▶ [DATA RECORDS]:

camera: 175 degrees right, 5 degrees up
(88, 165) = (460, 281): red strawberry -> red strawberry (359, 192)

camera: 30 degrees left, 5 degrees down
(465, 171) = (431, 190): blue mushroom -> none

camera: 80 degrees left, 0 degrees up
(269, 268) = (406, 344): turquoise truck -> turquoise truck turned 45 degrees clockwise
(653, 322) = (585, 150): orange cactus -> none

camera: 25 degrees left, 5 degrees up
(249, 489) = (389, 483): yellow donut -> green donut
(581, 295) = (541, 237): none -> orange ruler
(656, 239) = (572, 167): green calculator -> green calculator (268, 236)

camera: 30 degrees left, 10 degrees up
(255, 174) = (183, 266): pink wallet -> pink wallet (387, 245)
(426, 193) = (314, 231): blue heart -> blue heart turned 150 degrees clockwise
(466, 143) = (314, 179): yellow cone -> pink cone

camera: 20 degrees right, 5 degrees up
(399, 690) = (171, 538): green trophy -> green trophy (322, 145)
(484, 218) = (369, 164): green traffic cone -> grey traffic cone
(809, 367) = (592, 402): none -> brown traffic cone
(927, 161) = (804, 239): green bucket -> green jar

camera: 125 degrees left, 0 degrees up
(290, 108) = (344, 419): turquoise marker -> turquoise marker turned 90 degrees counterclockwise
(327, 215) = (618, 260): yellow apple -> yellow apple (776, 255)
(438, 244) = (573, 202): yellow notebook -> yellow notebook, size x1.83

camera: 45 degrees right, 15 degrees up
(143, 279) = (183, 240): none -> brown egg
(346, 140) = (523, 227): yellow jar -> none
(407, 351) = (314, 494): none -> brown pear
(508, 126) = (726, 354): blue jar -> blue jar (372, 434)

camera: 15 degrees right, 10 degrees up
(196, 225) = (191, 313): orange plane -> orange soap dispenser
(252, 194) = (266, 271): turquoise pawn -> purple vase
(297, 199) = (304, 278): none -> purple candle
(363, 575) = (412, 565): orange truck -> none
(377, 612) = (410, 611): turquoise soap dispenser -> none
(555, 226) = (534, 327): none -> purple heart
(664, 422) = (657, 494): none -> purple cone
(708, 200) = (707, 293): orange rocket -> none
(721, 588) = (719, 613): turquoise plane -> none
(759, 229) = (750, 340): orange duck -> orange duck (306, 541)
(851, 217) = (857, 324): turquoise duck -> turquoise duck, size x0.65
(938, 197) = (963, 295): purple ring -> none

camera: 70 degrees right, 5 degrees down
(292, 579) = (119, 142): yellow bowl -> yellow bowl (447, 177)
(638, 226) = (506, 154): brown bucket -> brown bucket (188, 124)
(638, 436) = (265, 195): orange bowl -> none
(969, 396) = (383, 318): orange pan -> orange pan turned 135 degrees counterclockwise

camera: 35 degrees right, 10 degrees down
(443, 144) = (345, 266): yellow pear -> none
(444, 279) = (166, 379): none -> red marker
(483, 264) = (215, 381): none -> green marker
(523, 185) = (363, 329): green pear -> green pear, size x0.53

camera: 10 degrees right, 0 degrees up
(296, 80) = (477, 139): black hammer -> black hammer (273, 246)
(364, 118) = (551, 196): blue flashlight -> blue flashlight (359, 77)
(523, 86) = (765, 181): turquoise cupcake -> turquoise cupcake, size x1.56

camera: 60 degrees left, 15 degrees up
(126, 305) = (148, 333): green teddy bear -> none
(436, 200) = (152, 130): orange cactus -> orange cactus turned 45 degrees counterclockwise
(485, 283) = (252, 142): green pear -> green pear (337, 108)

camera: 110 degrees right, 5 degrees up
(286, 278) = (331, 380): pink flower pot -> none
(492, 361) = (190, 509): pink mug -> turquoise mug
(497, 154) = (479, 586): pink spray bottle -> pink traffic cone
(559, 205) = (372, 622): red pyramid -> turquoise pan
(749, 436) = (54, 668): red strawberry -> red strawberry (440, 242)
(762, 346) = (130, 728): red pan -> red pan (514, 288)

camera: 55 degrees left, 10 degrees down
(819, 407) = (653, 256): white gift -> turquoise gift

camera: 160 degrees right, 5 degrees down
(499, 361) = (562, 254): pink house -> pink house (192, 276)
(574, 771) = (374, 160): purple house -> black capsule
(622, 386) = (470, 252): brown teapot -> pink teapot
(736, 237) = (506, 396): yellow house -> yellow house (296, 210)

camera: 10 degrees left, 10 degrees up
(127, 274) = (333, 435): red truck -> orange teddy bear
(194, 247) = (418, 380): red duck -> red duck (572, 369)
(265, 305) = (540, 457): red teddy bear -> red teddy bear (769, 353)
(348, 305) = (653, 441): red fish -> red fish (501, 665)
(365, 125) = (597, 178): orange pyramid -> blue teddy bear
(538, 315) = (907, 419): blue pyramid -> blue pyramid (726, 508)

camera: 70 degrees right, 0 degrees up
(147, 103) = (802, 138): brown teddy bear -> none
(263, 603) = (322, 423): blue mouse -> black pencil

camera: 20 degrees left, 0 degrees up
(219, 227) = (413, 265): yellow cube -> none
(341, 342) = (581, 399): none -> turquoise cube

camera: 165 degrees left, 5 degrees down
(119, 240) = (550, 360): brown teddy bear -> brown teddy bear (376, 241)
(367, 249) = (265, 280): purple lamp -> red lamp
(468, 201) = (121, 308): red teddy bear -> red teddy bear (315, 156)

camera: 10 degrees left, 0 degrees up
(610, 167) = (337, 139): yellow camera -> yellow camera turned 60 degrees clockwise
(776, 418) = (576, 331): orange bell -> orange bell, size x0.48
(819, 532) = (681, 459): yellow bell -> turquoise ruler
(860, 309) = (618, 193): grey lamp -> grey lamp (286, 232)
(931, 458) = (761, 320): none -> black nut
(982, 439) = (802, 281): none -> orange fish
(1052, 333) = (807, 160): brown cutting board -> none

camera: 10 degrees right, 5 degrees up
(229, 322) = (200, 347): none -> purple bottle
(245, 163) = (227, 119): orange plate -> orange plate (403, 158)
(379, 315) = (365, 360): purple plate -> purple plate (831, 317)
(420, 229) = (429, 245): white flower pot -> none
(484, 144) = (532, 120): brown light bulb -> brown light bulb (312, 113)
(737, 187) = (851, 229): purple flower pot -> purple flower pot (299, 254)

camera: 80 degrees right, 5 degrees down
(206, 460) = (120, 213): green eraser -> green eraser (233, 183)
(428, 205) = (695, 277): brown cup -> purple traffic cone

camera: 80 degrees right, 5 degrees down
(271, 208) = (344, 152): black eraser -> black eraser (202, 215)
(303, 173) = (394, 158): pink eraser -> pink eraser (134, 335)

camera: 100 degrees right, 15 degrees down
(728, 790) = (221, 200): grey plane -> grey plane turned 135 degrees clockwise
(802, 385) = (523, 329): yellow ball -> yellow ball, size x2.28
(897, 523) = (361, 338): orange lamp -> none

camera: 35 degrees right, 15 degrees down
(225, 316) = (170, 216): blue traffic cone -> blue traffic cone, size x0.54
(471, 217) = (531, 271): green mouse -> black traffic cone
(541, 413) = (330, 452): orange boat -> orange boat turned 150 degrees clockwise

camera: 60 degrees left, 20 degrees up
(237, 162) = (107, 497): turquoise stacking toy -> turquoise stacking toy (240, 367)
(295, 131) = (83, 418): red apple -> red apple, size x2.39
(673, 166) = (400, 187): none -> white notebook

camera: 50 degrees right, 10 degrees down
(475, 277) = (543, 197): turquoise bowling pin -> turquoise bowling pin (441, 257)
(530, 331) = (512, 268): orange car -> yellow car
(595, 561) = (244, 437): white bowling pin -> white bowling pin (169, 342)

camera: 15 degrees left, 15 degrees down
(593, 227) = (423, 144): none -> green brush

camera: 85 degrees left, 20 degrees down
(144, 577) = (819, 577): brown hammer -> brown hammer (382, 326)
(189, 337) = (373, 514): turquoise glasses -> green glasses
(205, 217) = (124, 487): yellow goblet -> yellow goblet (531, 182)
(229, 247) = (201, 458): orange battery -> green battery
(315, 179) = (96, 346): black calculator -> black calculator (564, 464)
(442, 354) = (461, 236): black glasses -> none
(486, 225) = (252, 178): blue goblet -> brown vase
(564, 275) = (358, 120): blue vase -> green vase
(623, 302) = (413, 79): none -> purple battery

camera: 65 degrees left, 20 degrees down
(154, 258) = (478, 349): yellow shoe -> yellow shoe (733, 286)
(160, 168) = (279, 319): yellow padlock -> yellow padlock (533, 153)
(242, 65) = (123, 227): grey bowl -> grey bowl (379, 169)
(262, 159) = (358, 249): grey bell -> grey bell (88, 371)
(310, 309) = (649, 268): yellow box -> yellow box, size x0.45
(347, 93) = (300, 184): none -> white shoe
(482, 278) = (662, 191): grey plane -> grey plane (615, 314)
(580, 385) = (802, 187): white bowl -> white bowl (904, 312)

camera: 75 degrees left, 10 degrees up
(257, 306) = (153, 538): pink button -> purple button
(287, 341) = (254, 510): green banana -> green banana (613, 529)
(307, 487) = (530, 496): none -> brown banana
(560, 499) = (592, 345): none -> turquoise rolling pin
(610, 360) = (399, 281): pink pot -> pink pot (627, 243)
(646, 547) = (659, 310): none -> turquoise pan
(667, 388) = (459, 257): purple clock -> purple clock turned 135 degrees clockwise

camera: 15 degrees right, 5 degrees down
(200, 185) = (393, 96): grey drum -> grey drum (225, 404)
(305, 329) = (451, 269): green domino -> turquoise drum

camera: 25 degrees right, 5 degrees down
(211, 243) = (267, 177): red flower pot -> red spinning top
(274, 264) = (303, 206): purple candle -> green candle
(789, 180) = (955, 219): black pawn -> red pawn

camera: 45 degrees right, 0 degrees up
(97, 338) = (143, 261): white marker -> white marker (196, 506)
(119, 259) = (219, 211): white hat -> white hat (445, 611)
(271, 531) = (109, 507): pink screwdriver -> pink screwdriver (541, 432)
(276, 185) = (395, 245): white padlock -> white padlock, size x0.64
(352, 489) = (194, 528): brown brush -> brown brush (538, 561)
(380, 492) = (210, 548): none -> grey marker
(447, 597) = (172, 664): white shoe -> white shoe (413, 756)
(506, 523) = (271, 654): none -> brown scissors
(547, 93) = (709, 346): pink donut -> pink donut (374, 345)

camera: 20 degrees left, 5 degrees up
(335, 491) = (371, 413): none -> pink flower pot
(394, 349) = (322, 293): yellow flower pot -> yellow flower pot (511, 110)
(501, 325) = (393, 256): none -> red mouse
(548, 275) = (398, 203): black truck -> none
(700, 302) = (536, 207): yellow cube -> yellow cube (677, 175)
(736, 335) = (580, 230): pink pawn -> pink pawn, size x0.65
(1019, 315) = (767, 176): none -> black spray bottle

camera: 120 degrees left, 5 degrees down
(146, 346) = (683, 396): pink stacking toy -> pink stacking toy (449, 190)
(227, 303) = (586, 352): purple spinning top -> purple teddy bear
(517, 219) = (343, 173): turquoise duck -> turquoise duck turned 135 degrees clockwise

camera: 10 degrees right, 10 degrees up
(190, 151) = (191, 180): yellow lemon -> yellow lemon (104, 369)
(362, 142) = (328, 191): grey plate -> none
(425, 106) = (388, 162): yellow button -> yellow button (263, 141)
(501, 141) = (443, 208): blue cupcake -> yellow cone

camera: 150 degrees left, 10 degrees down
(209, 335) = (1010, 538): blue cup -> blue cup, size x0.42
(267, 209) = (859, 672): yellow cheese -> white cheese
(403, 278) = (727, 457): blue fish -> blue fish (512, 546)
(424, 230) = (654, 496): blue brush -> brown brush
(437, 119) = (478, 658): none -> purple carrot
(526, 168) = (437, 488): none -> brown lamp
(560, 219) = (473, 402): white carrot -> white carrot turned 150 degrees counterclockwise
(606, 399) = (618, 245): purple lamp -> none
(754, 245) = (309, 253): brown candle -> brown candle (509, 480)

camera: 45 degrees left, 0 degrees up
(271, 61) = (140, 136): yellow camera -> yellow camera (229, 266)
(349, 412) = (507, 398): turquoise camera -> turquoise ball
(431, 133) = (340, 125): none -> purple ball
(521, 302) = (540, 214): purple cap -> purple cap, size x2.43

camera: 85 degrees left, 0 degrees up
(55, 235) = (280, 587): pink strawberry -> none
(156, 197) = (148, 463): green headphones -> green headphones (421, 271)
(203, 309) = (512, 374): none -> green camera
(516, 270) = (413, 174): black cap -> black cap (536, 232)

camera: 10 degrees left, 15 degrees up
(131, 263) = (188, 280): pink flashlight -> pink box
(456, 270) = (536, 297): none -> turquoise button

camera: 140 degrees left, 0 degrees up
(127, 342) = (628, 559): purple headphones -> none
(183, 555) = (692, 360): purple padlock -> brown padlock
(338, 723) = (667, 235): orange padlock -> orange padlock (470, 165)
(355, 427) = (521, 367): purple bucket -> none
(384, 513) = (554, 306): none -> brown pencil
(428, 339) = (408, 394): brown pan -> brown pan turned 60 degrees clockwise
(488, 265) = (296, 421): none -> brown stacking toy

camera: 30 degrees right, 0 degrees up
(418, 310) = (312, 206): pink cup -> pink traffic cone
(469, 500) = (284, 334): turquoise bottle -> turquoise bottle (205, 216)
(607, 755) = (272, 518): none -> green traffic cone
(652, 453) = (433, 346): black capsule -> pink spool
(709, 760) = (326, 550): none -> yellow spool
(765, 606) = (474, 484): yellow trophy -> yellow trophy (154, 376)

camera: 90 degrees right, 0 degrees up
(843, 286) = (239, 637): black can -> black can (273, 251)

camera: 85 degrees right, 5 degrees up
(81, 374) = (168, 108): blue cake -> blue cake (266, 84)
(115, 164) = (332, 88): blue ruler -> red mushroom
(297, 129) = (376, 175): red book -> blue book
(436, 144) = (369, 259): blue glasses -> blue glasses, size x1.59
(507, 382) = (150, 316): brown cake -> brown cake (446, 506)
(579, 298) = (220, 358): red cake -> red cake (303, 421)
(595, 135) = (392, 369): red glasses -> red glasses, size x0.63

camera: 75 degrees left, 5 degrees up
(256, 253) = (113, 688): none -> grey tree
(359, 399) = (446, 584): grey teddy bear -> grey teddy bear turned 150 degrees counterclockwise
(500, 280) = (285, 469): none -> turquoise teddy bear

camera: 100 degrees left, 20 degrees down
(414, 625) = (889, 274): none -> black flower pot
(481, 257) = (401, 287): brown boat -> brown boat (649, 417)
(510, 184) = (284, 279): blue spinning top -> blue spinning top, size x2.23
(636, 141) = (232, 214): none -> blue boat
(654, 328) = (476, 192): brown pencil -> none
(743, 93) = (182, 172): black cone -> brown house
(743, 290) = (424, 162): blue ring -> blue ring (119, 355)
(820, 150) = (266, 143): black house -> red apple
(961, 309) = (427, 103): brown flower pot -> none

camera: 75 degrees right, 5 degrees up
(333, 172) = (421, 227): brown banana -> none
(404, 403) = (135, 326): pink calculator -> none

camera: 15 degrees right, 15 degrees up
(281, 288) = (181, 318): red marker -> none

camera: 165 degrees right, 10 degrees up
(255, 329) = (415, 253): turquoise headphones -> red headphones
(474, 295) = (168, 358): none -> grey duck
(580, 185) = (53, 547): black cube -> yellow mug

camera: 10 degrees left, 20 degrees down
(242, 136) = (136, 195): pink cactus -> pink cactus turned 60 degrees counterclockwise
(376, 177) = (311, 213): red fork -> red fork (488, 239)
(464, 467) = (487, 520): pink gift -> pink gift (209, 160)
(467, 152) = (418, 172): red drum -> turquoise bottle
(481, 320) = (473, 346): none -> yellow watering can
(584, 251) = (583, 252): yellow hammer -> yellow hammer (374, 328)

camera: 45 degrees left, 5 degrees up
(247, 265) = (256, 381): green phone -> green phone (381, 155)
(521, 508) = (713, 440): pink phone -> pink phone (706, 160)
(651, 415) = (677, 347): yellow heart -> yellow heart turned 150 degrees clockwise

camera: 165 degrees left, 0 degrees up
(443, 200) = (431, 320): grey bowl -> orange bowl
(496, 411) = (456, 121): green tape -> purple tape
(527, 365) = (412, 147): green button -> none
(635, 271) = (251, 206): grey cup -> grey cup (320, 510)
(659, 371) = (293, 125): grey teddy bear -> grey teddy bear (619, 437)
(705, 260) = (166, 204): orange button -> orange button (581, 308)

▶ [WORK INSTRUCTION]:
Given the records above, restate word for word only the lines starting at the one with "(265, 305) = (540, 457): red" and ending at the one with "(263, 603) = (322, 423): blue".

▶ [SOLUTION FOR THIS EXERCISE]:
(265, 305) = (540, 457): red teddy bear -> red teddy bear (769, 353)
(348, 305) = (653, 441): red fish -> red fish (501, 665)
(365, 125) = (597, 178): orange pyramid -> blue teddy bear
(538, 315) = (907, 419): blue pyramid -> blue pyramid (726, 508)

camera: 70 degrees right, 0 degrees up
(147, 103) = (802, 138): brown teddy bear -> none
(263, 603) = (322, 423): blue mouse -> black pencil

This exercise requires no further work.